- _Task to carry out_
Gather, from the data below, each line in which the word "rolling" occurs.

Items from a dataset
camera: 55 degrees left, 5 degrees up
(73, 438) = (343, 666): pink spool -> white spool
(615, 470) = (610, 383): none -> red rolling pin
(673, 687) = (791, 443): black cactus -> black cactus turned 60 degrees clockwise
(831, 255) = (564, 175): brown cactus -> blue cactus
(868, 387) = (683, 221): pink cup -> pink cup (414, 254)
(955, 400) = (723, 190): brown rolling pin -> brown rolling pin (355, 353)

--

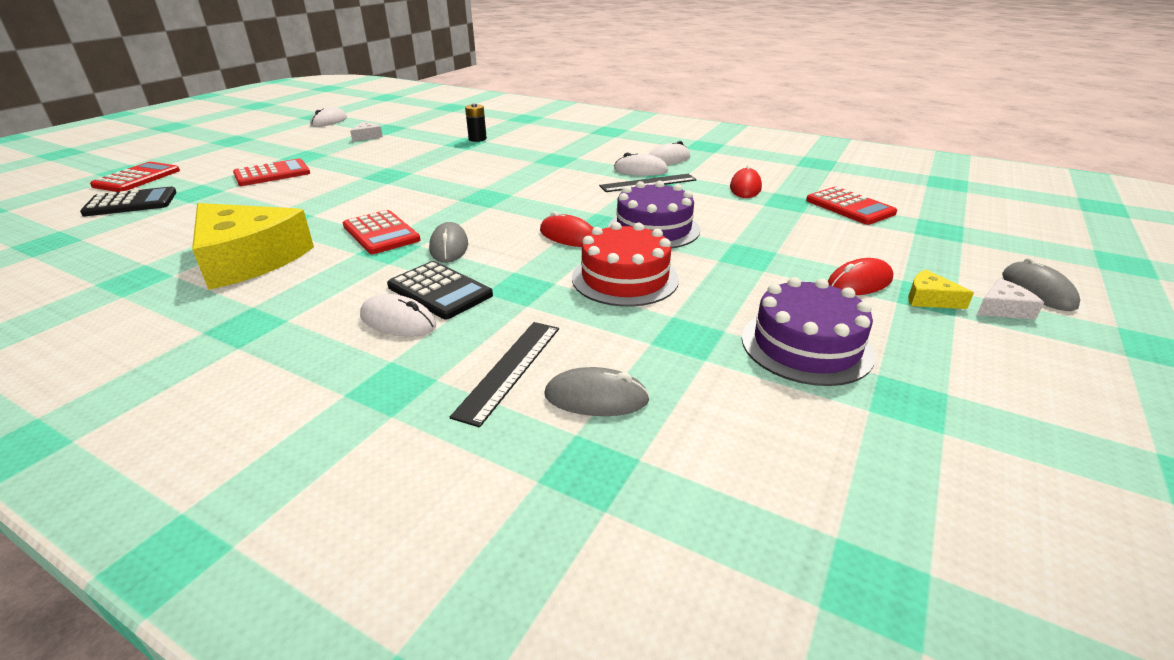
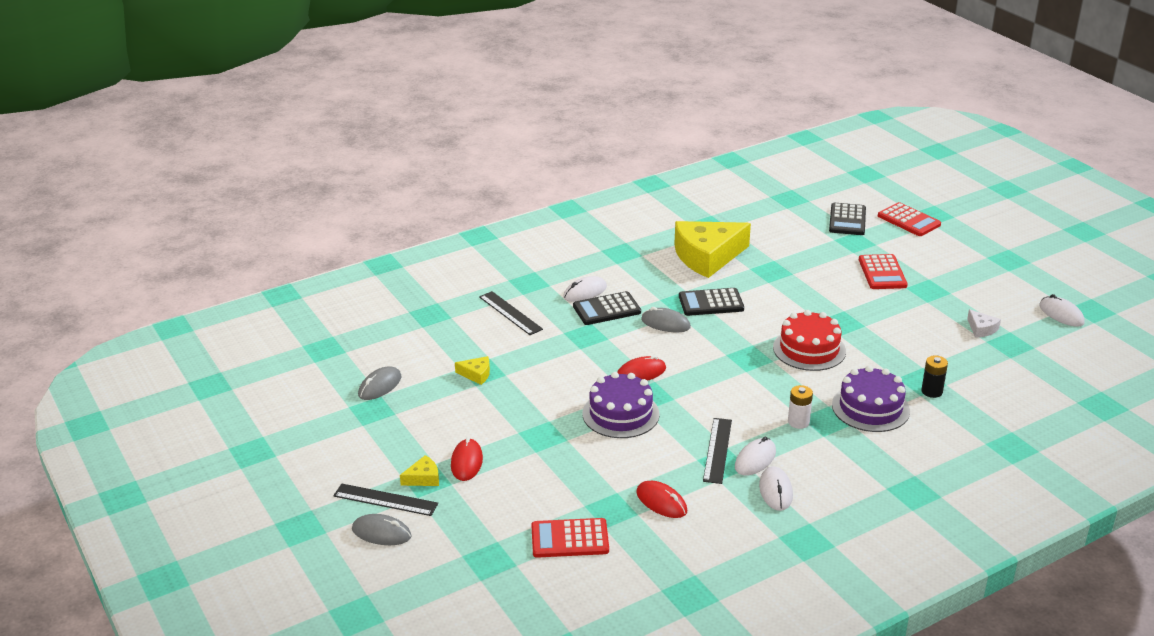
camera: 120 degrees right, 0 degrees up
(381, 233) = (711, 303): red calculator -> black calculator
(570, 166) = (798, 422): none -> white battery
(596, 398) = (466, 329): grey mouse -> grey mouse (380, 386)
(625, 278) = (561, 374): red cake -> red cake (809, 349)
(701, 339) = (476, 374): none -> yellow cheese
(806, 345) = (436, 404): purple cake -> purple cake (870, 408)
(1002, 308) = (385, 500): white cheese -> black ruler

- _Output for this exercise_
(615, 470) = (610, 383): none -> red rolling pin
(955, 400) = (723, 190): brown rolling pin -> brown rolling pin (355, 353)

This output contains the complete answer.